• [TO DO]: Transcribe all the entries word for word, skipping the pictures.

• [EXTRACTED ENTRIES]:
★ ★ ★ ★ ★

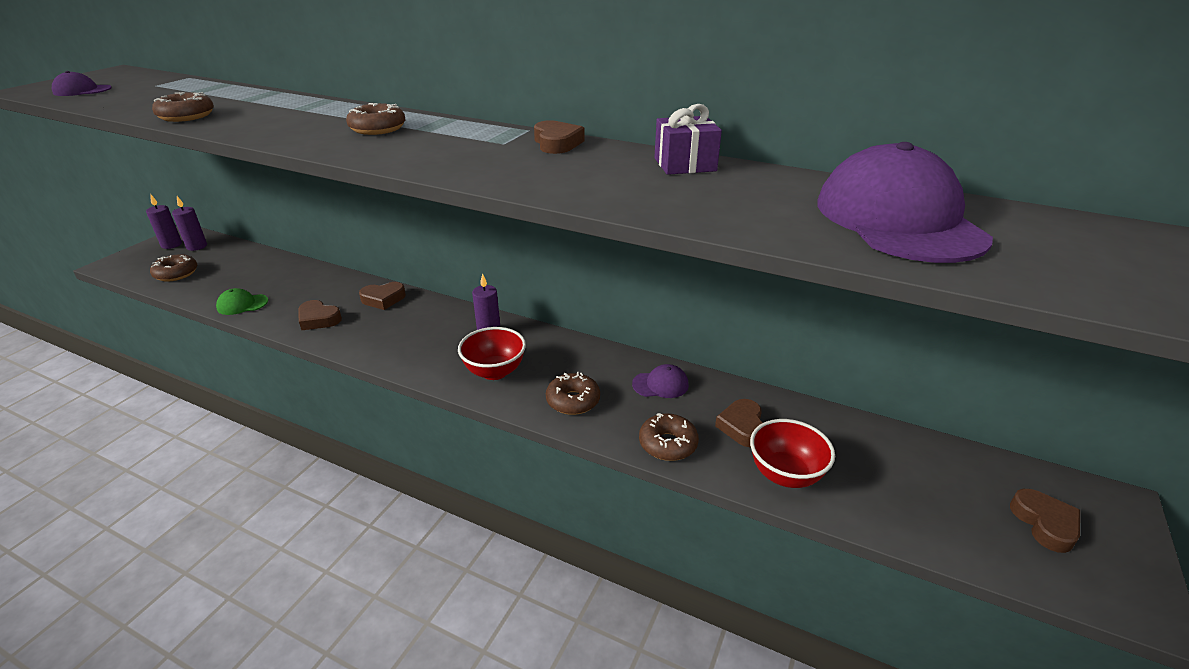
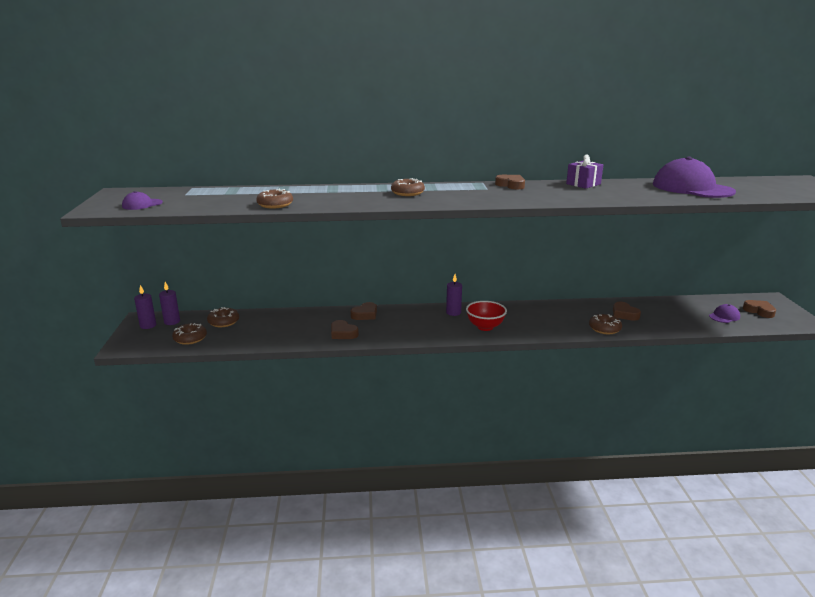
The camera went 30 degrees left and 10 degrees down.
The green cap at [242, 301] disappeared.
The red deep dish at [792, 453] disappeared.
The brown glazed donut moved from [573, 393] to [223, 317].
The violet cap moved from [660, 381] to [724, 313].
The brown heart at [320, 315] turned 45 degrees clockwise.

★ ★ ★ ★ ★

• [RESPONSE TO THE TASK]:
The camera went 30 degrees left and 10 degrees down.
The green cap at [242, 301] disappeared.
The red deep dish at [792, 453] disappeared.
The brown glazed donut moved from [573, 393] to [223, 317].
The violet cap moved from [660, 381] to [724, 313].
The brown heart at [320, 315] turned 45 degrees clockwise.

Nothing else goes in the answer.